START Provided data

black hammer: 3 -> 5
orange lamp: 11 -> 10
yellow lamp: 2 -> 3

END Provided data
START Provided data

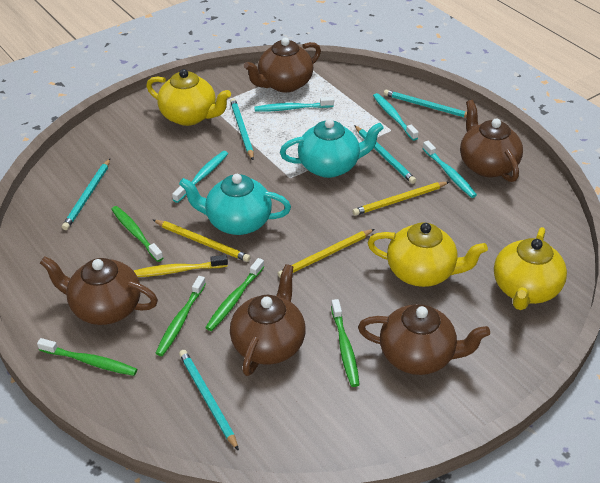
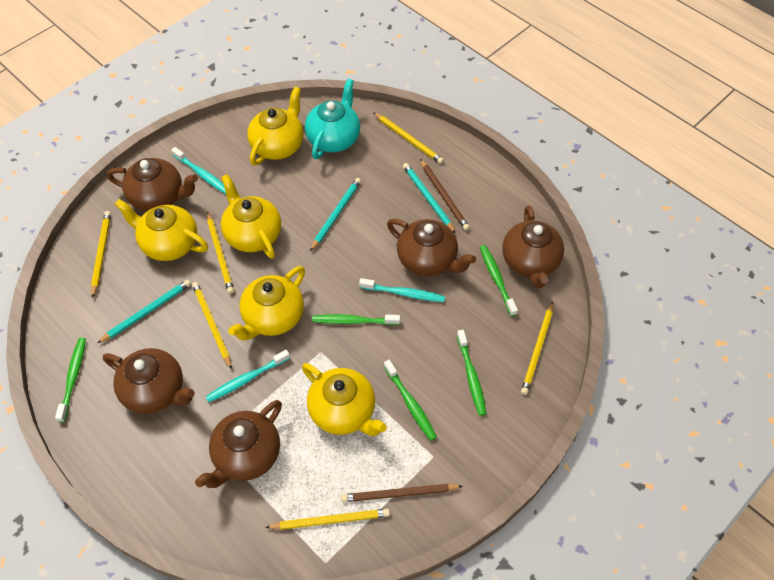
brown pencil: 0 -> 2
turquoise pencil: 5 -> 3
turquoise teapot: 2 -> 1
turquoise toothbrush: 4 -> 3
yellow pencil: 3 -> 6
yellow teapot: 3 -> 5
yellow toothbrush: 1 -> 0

END Provided data
START Provided data

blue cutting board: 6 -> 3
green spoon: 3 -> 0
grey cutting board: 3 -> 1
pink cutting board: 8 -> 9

END Provided data

**Directions:**
Within the data above, the lines from the one with "yellow pencil: 3 -> 6" to the one with "yellow toothbrush: 1 -> 0" must be repeated exactly; no other line belongs in the answer.

**Output below:**
yellow pencil: 3 -> 6
yellow teapot: 3 -> 5
yellow toothbrush: 1 -> 0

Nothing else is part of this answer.